§ **Exercise requirements**:
Look through the data below for the line with "gray rectangle: (33, 82) -> (23, 54), moved" and the line with "orange star: (94, 104) -> (107, 84), moved", then output those two and all lines in between, exactly as written.

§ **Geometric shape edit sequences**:
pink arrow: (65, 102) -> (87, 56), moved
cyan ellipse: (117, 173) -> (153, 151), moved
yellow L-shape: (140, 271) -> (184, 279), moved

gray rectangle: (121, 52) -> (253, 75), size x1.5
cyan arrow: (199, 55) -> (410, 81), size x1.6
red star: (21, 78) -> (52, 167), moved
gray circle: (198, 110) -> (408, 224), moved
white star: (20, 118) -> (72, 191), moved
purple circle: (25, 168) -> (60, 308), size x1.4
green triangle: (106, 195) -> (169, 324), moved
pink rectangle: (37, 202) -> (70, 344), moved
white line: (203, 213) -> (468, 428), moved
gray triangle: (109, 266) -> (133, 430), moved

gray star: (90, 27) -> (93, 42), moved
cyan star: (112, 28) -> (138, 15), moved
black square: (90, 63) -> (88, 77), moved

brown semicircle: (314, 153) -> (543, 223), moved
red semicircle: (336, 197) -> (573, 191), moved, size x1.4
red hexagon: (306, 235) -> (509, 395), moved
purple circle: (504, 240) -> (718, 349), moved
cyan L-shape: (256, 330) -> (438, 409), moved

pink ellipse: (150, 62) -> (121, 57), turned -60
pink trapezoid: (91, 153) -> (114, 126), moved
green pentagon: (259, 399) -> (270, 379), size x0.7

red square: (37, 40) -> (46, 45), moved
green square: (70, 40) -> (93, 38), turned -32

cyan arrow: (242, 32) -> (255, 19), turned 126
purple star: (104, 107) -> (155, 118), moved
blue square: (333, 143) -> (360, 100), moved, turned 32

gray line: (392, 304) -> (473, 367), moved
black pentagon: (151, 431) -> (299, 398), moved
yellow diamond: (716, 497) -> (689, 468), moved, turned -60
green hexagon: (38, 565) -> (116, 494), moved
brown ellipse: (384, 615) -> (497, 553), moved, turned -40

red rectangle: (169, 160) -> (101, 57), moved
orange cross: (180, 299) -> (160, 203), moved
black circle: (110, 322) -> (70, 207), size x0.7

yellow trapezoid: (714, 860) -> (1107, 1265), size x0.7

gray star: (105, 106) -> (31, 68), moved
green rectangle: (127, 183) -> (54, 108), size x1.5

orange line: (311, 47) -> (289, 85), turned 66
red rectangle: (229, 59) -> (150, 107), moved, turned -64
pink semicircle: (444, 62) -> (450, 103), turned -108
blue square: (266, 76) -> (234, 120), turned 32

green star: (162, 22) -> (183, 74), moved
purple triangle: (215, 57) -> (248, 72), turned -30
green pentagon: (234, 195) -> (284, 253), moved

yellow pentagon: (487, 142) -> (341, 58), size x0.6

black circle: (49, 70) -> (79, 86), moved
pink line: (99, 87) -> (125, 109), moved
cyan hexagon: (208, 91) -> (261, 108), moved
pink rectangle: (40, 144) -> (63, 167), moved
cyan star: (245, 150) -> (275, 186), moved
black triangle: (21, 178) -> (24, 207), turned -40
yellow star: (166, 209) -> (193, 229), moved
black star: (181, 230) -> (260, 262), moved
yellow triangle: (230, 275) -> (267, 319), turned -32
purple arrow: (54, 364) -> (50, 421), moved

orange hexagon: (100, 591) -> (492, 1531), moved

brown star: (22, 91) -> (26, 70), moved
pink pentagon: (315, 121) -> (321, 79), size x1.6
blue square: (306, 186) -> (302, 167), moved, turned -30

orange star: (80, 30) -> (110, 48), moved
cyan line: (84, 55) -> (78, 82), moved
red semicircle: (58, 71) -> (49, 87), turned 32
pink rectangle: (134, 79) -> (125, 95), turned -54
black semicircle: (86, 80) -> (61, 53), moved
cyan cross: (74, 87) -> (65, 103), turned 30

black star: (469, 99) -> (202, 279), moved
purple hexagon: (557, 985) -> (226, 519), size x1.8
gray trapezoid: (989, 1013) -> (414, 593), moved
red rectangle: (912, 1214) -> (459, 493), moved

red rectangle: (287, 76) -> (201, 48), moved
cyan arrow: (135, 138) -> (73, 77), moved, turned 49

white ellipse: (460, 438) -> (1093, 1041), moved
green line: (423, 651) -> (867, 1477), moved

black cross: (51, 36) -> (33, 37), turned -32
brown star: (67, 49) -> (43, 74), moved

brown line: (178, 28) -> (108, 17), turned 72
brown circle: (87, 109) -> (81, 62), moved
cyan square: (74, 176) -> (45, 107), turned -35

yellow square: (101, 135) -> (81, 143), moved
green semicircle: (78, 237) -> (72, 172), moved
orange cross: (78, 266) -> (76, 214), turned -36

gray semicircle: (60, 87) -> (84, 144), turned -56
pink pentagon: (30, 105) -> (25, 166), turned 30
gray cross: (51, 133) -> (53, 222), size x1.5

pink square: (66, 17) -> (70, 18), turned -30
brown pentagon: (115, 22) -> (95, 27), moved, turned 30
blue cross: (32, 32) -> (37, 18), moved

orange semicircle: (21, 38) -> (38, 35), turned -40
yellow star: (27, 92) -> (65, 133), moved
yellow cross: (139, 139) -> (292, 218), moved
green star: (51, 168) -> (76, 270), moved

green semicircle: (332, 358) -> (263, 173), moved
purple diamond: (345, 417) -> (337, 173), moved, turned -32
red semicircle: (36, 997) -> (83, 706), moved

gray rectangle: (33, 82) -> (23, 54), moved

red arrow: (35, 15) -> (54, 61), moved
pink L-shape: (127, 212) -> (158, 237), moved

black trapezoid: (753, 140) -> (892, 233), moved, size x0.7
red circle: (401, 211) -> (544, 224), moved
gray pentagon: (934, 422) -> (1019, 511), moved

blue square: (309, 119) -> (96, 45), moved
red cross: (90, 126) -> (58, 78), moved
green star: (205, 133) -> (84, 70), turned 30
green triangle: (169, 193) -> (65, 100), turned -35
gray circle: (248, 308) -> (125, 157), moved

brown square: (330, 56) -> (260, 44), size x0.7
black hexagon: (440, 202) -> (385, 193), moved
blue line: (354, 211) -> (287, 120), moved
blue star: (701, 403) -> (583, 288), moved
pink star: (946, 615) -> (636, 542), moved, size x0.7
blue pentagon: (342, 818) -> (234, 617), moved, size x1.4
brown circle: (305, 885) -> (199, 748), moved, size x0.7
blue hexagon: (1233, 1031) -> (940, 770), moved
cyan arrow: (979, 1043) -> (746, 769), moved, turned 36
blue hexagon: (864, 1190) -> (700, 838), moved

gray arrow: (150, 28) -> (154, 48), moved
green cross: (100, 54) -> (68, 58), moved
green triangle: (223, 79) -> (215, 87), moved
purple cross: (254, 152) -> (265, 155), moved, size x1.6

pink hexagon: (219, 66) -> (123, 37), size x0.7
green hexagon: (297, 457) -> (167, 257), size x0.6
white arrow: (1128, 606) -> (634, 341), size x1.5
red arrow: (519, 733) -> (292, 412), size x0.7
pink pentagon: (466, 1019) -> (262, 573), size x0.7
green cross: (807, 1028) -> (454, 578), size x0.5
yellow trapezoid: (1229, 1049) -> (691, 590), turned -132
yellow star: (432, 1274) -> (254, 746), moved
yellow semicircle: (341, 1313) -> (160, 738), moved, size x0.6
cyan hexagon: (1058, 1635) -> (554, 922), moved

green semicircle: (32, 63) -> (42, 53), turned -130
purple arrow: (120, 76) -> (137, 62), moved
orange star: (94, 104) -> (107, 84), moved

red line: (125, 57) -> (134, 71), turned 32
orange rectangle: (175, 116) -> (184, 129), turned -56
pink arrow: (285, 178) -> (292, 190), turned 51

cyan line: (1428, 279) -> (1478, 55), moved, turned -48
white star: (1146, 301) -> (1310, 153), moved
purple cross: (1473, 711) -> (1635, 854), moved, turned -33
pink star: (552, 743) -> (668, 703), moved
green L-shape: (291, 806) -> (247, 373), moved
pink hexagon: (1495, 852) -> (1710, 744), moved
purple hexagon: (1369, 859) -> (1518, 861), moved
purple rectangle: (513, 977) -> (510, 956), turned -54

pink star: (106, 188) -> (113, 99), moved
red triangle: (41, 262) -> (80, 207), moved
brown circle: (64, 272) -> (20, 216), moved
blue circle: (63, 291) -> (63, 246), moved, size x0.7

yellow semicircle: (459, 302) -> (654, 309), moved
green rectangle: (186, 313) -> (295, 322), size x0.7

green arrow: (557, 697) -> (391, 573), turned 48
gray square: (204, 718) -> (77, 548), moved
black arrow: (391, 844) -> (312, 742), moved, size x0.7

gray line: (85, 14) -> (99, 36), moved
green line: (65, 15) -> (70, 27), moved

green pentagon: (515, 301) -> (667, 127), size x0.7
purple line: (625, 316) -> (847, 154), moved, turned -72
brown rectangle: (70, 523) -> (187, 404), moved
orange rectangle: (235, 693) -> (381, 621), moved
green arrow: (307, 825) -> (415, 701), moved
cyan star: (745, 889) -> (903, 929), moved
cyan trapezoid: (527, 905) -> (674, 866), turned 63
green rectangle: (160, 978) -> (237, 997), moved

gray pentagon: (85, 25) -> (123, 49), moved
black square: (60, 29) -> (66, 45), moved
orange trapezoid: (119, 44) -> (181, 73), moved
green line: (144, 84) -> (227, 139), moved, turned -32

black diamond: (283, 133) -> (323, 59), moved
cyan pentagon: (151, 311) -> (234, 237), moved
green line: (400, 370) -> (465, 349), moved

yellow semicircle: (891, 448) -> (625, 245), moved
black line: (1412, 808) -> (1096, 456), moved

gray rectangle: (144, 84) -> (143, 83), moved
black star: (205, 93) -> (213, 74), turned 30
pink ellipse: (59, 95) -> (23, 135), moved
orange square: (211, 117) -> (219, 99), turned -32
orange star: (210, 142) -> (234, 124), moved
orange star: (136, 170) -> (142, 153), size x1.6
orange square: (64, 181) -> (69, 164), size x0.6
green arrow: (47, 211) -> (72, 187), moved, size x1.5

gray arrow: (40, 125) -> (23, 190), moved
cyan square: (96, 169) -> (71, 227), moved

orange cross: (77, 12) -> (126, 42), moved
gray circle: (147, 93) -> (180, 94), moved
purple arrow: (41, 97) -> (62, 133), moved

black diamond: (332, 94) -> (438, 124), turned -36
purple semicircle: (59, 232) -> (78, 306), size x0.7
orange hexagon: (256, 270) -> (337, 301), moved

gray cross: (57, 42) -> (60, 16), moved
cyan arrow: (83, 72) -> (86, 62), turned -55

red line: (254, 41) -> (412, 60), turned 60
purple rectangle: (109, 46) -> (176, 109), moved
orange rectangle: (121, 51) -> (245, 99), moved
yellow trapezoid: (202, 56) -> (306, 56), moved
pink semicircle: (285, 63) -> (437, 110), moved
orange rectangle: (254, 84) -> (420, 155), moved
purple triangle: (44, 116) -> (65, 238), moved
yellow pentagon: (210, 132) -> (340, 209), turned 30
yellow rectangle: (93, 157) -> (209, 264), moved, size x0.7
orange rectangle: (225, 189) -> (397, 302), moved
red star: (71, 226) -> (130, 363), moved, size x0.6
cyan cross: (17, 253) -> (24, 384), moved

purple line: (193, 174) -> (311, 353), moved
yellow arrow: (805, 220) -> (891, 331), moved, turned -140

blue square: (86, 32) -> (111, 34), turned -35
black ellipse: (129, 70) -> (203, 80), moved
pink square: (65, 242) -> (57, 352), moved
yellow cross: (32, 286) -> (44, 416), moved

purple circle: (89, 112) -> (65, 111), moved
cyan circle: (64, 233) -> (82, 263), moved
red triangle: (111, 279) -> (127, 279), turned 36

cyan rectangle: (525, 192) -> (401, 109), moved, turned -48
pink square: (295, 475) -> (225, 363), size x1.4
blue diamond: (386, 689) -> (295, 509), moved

§ **Exercise answer**:
gray rectangle: (33, 82) -> (23, 54), moved

red arrow: (35, 15) -> (54, 61), moved
pink L-shape: (127, 212) -> (158, 237), moved

black trapezoid: (753, 140) -> (892, 233), moved, size x0.7
red circle: (401, 211) -> (544, 224), moved
gray pentagon: (934, 422) -> (1019, 511), moved

blue square: (309, 119) -> (96, 45), moved
red cross: (90, 126) -> (58, 78), moved
green star: (205, 133) -> (84, 70), turned 30
green triangle: (169, 193) -> (65, 100), turned -35
gray circle: (248, 308) -> (125, 157), moved

brown square: (330, 56) -> (260, 44), size x0.7
black hexagon: (440, 202) -> (385, 193), moved
blue line: (354, 211) -> (287, 120), moved
blue star: (701, 403) -> (583, 288), moved
pink star: (946, 615) -> (636, 542), moved, size x0.7
blue pentagon: (342, 818) -> (234, 617), moved, size x1.4
brown circle: (305, 885) -> (199, 748), moved, size x0.7
blue hexagon: (1233, 1031) -> (940, 770), moved
cyan arrow: (979, 1043) -> (746, 769), moved, turned 36
blue hexagon: (864, 1190) -> (700, 838), moved

gray arrow: (150, 28) -> (154, 48), moved
green cross: (100, 54) -> (68, 58), moved
green triangle: (223, 79) -> (215, 87), moved
purple cross: (254, 152) -> (265, 155), moved, size x1.6

pink hexagon: (219, 66) -> (123, 37), size x0.7
green hexagon: (297, 457) -> (167, 257), size x0.6
white arrow: (1128, 606) -> (634, 341), size x1.5
red arrow: (519, 733) -> (292, 412), size x0.7
pink pentagon: (466, 1019) -> (262, 573), size x0.7
green cross: (807, 1028) -> (454, 578), size x0.5
yellow trapezoid: (1229, 1049) -> (691, 590), turned -132
yellow star: (432, 1274) -> (254, 746), moved
yellow semicircle: (341, 1313) -> (160, 738), moved, size x0.6
cyan hexagon: (1058, 1635) -> (554, 922), moved

green semicircle: (32, 63) -> (42, 53), turned -130
purple arrow: (120, 76) -> (137, 62), moved
orange star: (94, 104) -> (107, 84), moved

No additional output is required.